■ **WORK ITEM**
Which lines of the listing below contain the word "round"? Return them.

■ **GIVEN RECORDS**
.....

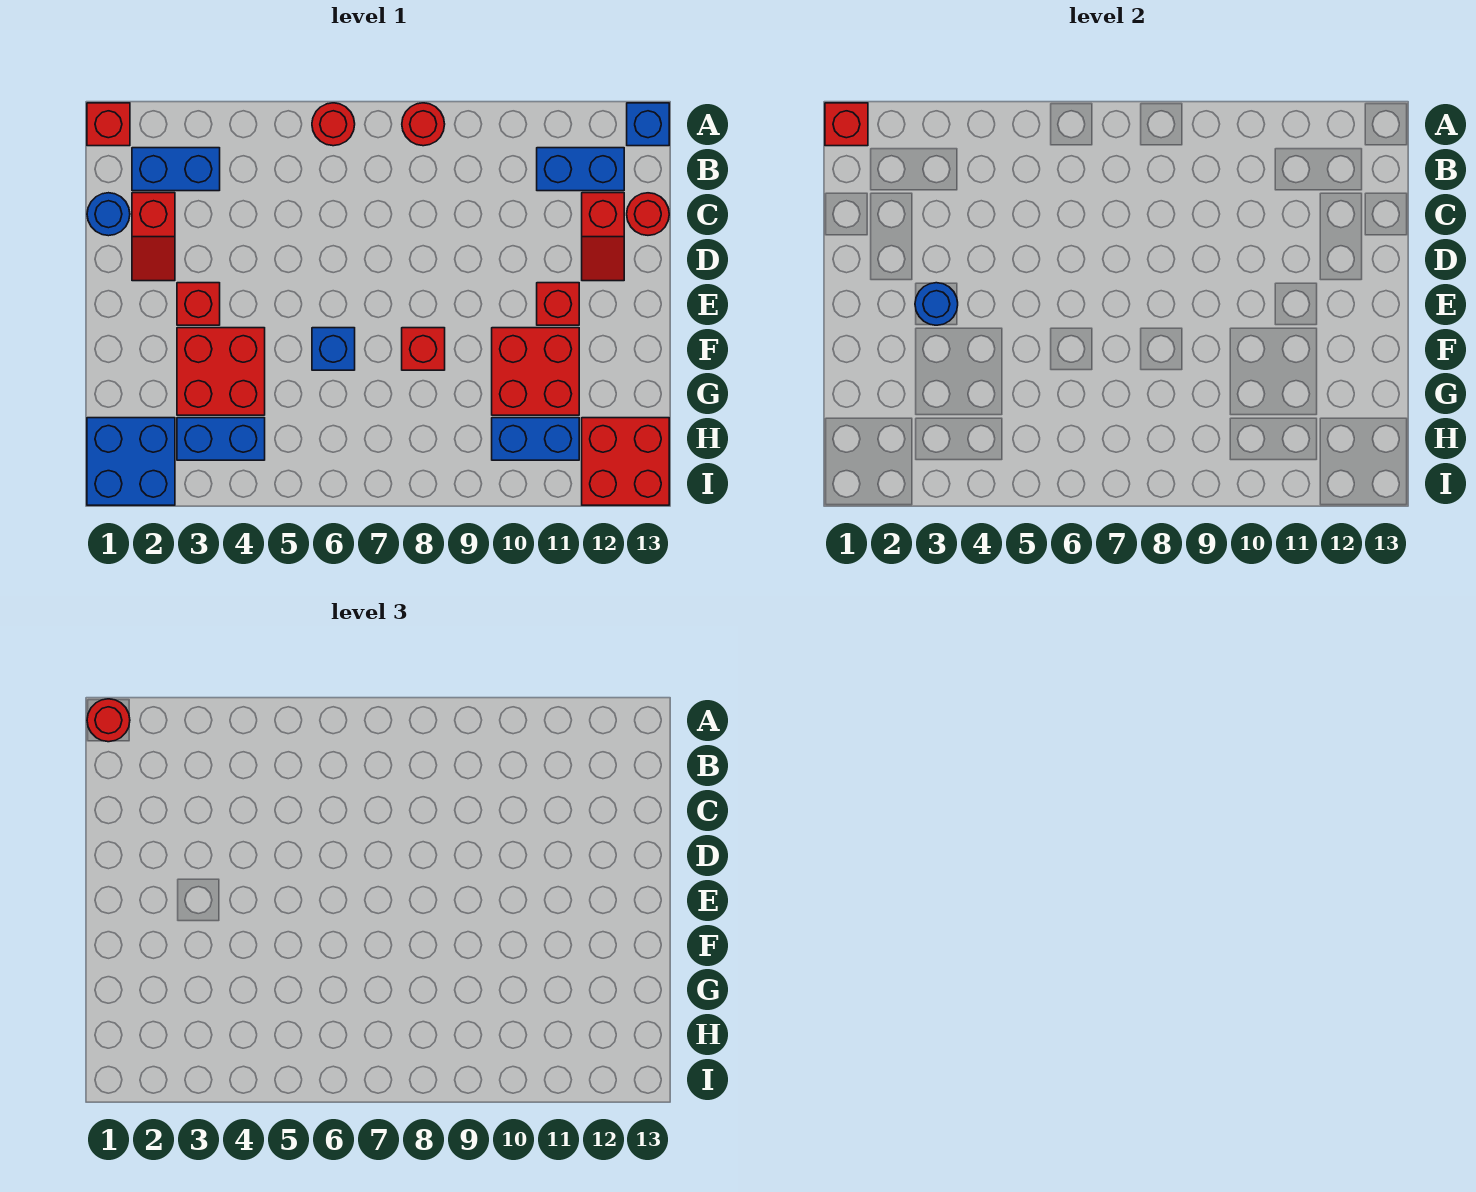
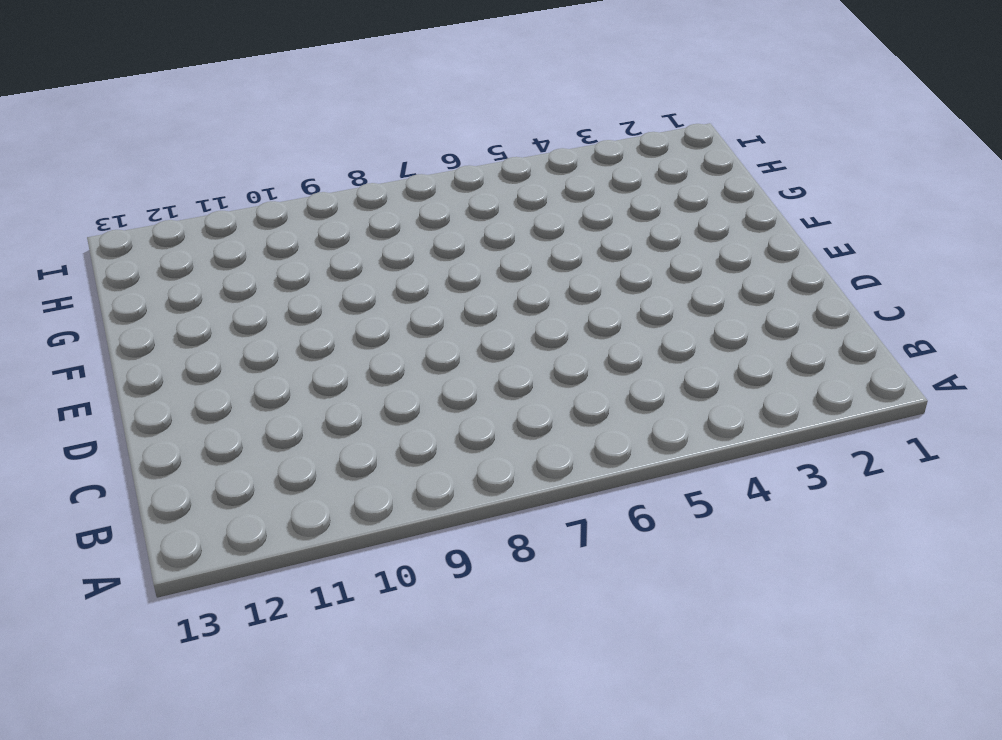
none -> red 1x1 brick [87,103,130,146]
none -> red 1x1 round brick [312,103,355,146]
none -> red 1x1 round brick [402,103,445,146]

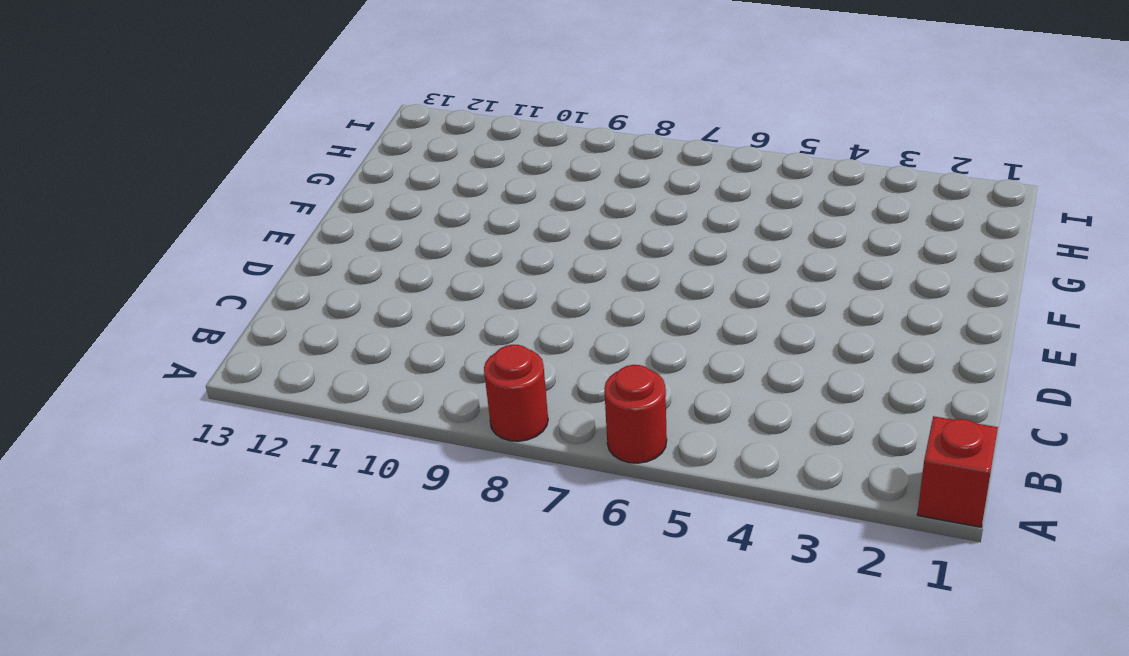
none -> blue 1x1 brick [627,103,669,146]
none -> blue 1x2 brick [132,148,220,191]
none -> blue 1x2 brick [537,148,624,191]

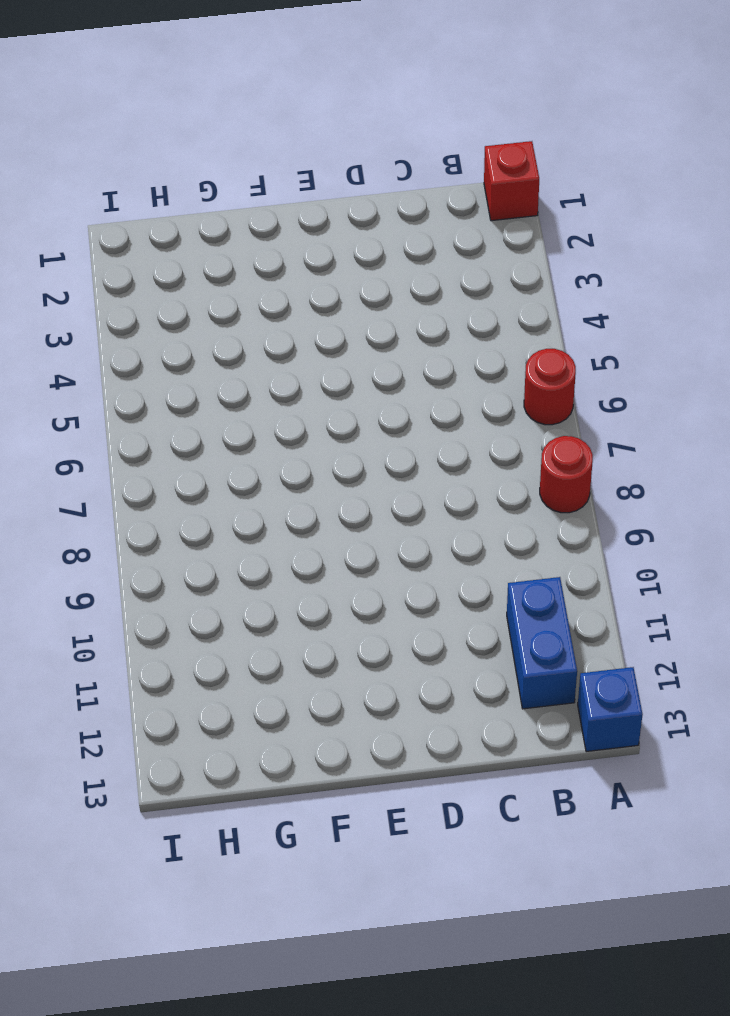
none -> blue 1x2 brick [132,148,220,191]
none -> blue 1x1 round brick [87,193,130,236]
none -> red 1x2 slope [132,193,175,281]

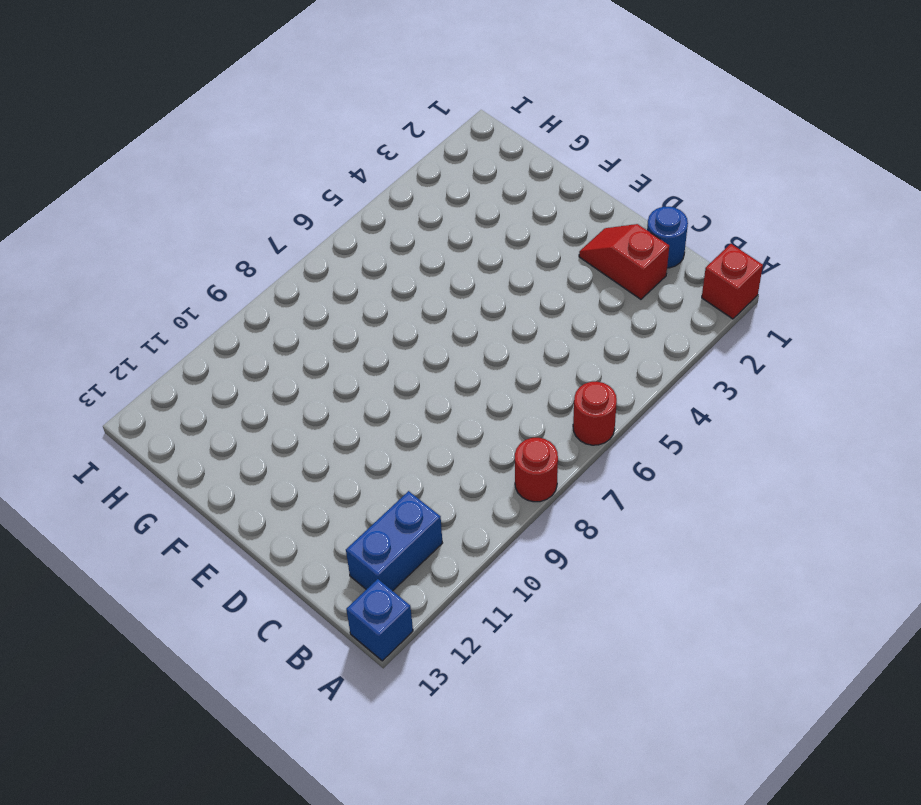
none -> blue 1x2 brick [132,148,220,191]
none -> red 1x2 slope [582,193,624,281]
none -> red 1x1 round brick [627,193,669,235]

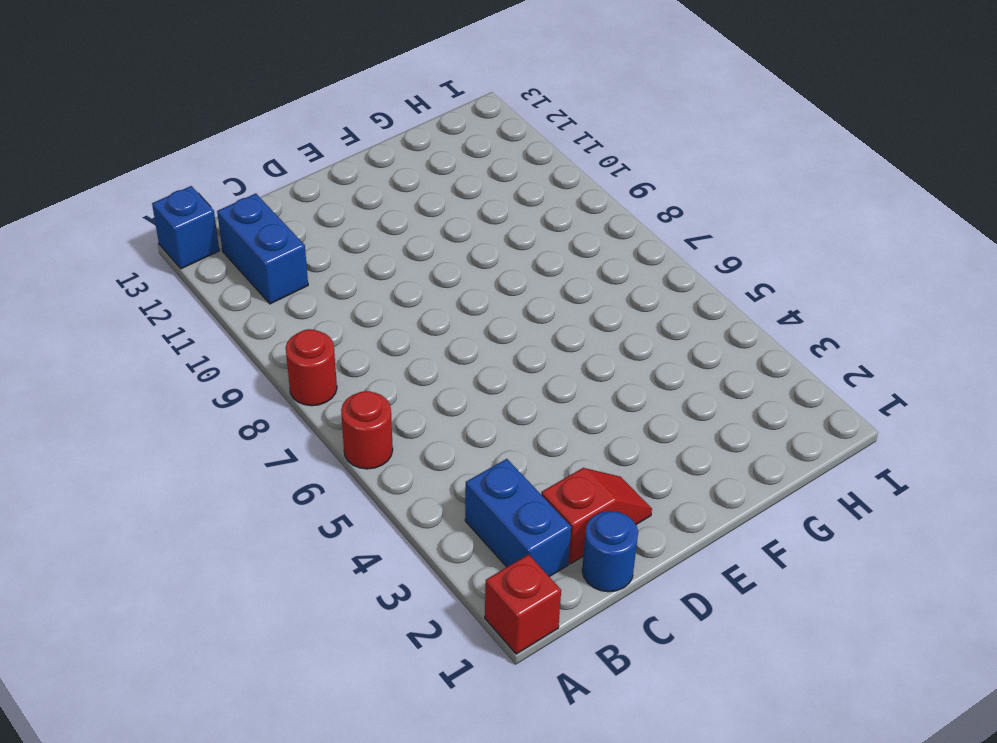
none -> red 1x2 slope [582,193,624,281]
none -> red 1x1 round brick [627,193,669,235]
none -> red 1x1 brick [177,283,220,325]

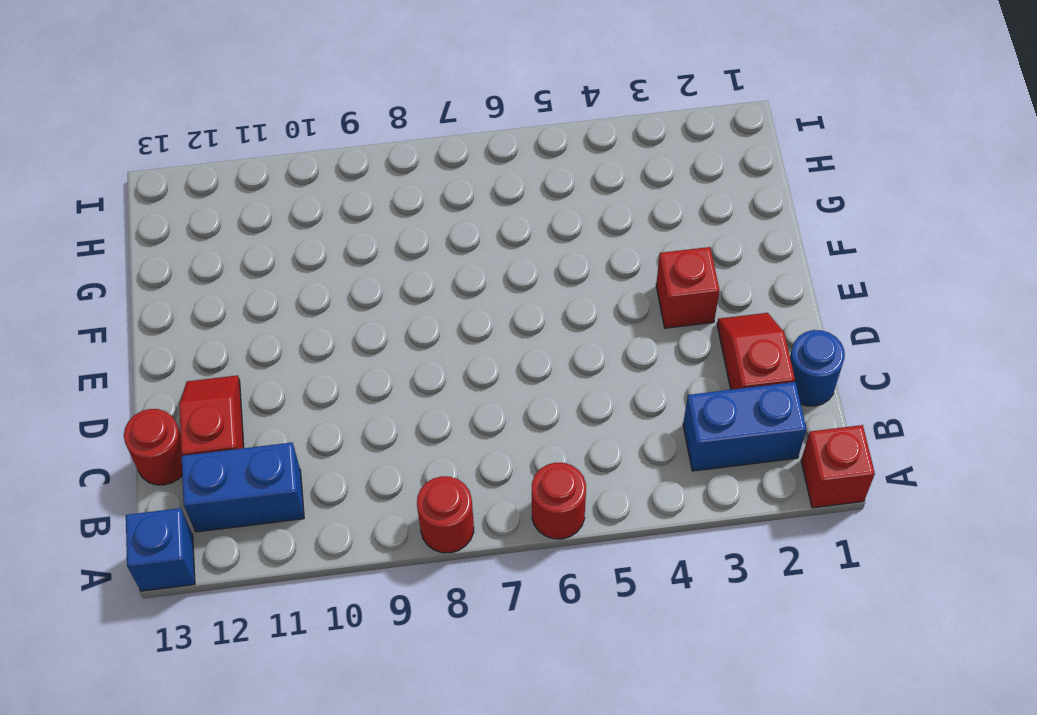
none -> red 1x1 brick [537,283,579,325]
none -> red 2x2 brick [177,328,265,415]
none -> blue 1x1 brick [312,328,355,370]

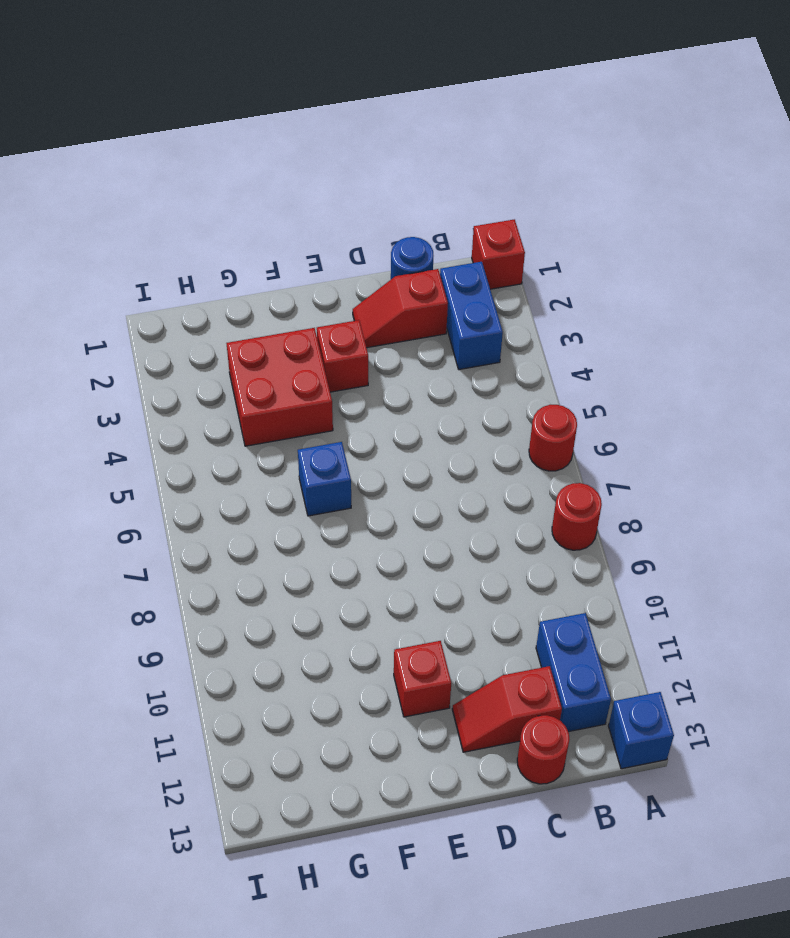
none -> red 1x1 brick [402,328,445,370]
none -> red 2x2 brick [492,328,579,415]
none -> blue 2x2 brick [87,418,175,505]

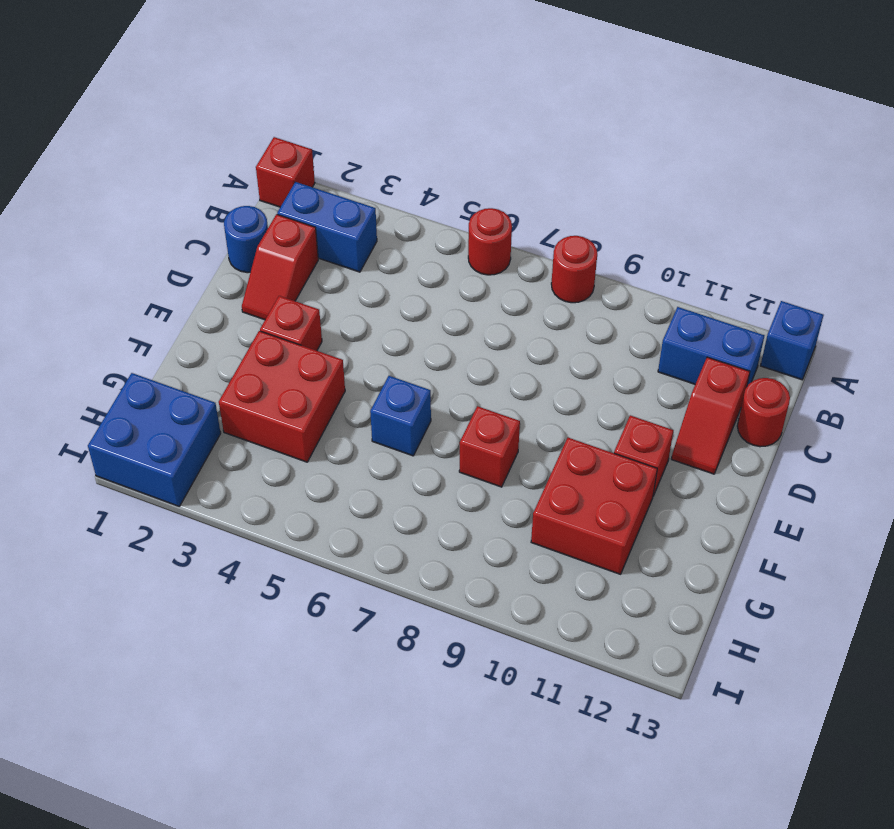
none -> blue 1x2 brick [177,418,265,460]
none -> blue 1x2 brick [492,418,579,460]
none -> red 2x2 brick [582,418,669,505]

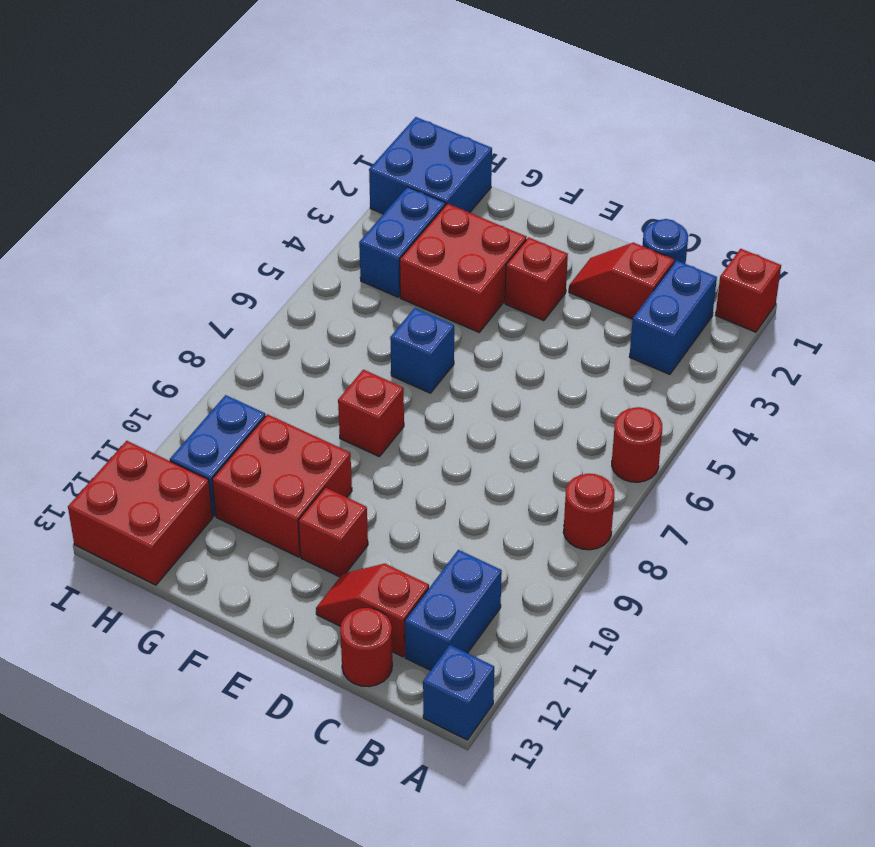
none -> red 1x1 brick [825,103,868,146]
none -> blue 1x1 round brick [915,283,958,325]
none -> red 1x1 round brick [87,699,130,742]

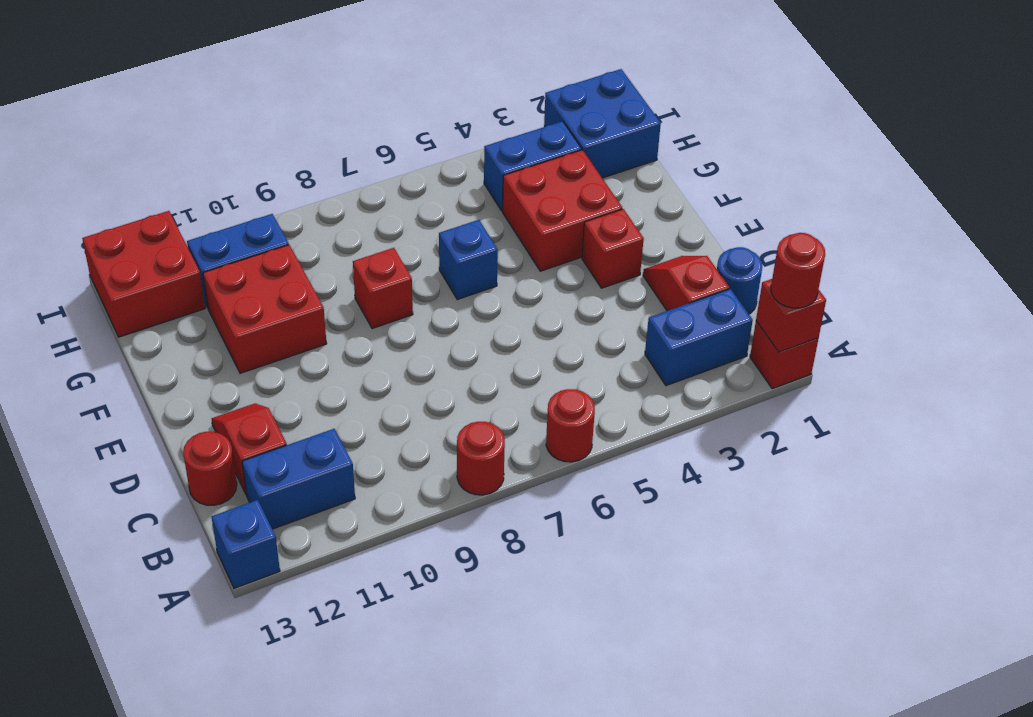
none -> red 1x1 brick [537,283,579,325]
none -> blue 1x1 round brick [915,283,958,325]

.....

■ **RESPONSE**
none -> red 1x1 round brick [312,103,355,146]
none -> red 1x1 round brick [402,103,445,146]
none -> blue 1x1 round brick [87,193,130,236]
none -> red 1x1 round brick [627,193,669,235]
none -> red 1x1 round brick [627,193,669,235]
none -> blue 1x1 round brick [915,283,958,325]
none -> red 1x1 round brick [87,699,130,742]
none -> blue 1x1 round brick [915,283,958,325]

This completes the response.